== Records shown ==
┄┄┄┄┄┄

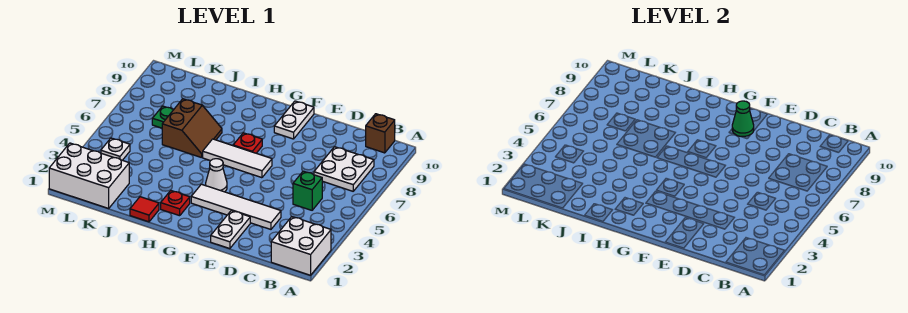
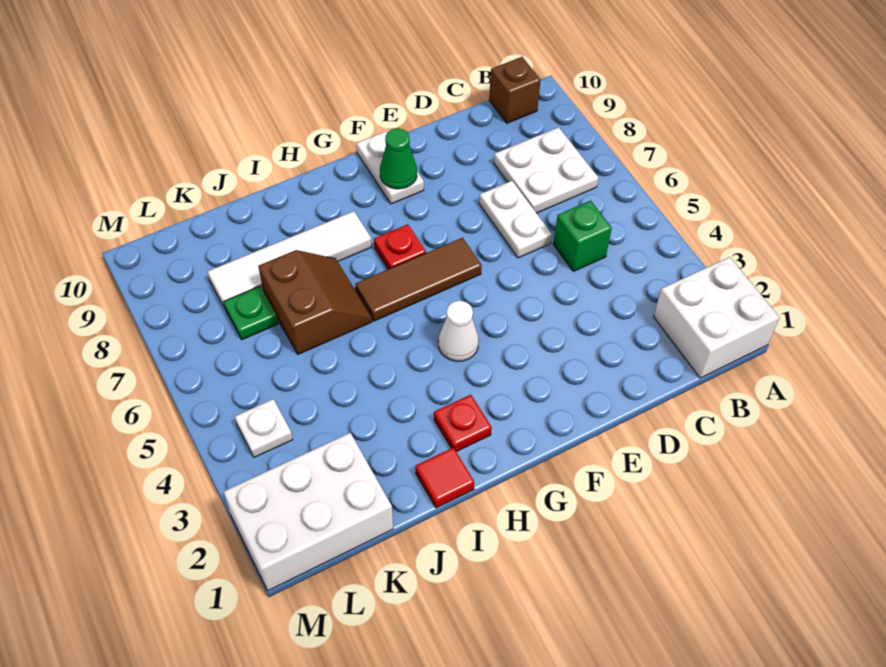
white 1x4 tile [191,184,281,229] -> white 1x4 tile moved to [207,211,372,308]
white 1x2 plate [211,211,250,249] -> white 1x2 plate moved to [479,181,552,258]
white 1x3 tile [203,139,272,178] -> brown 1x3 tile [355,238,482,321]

┄┄┄┄┄┄

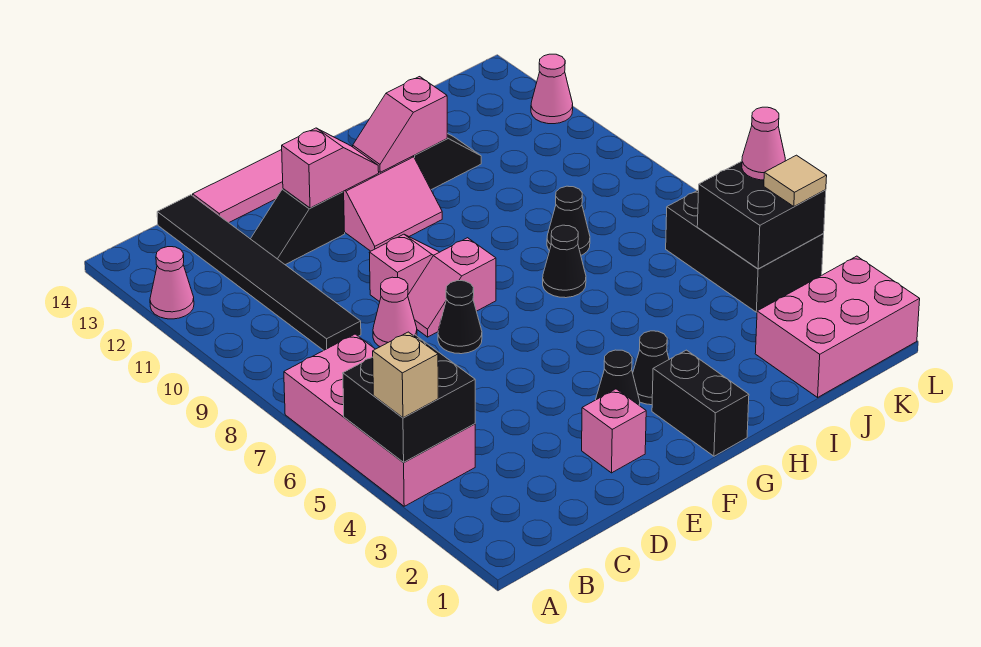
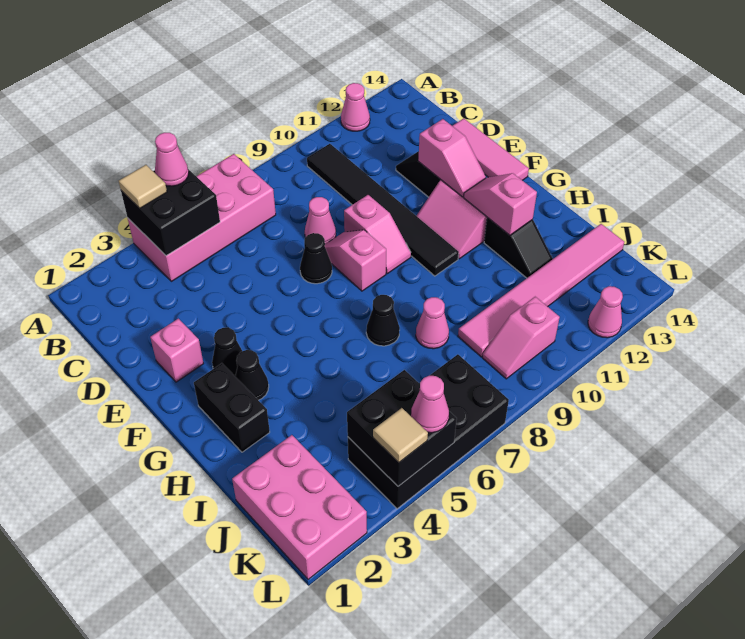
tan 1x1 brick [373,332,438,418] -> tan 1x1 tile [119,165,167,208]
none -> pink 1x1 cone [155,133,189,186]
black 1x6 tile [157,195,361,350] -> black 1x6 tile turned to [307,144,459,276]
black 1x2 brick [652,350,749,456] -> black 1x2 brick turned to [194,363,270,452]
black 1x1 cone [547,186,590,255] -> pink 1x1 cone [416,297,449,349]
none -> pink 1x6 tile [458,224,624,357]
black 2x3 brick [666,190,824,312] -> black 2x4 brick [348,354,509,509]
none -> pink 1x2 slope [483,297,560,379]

┄┄┄┄┄┄

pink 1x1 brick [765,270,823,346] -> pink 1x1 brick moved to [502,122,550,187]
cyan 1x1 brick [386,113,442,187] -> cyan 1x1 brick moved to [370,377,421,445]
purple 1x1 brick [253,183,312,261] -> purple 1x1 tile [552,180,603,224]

┄┄┄┄┄┄

== Instructions for the task ==
Word for word, restate the lines of the listing above starting at the line with "white 1x2 plate [211,211,250,249]" and ending at the line with "white 1x3 tile", and nothing outside them.

== Written answer ==
white 1x2 plate [211,211,250,249] -> white 1x2 plate moved to [479,181,552,258]
white 1x3 tile [203,139,272,178] -> brown 1x3 tile [355,238,482,321]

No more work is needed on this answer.